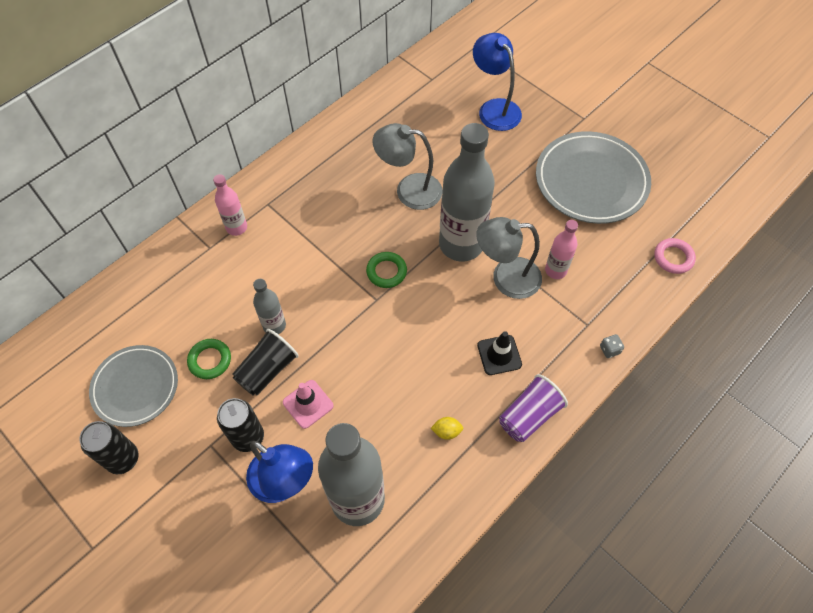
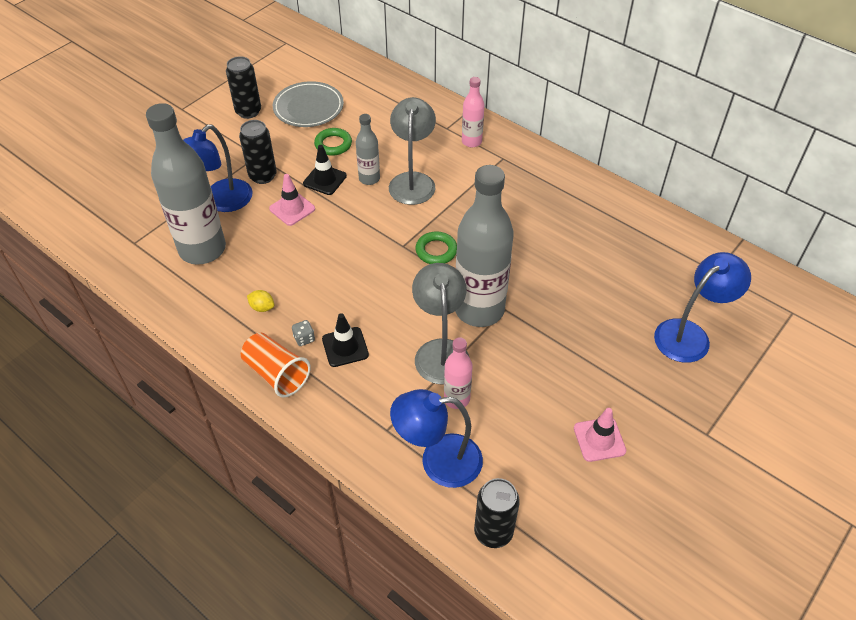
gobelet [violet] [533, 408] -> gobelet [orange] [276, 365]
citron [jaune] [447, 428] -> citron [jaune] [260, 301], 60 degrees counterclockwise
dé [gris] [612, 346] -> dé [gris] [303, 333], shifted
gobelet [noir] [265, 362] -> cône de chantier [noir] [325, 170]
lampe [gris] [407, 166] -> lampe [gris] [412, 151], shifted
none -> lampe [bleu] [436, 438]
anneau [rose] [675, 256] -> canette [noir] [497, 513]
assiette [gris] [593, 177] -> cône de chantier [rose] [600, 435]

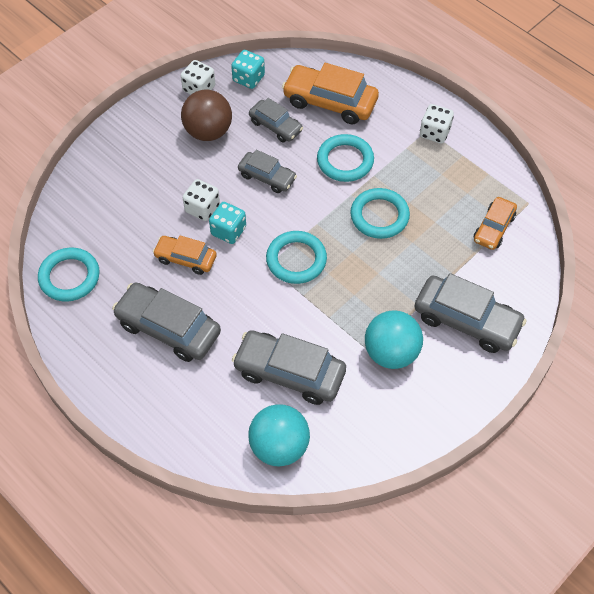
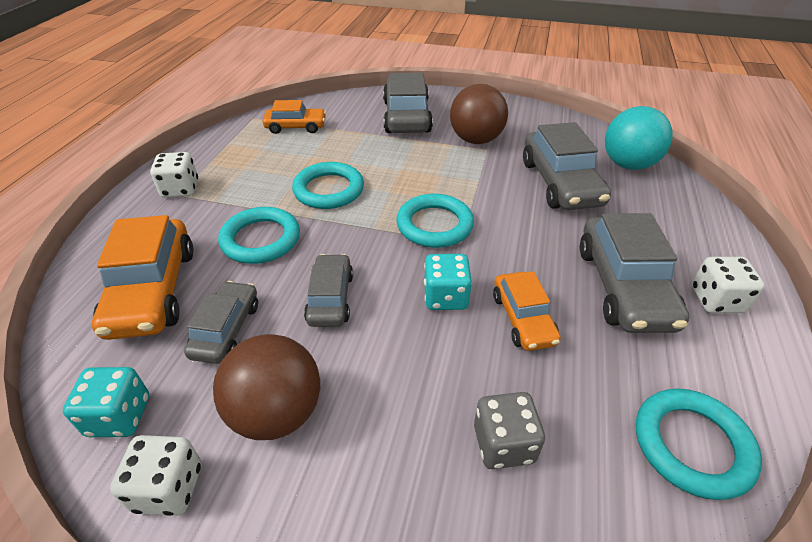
balle [turquoise] [394, 339] -> balle [marron] [479, 114]
none -> dé [gris] [509, 430]
dé [blanc] [201, 200] -> dé [blanc] [728, 285], shifted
====================
Reproduce exactly, and only, the part of the listing above that begins at the line with "gobelet [noir] [265, 362]" and goes on through the line with "assiette [gris] [593, 177]".

gobelet [noir] [265, 362] -> cône de chantier [noir] [325, 170]
lampe [gris] [407, 166] -> lampe [gris] [412, 151], shifted
none -> lampe [bleu] [436, 438]
anneau [rose] [675, 256] -> canette [noir] [497, 513]
assiette [gris] [593, 177] -> cône de chantier [rose] [600, 435]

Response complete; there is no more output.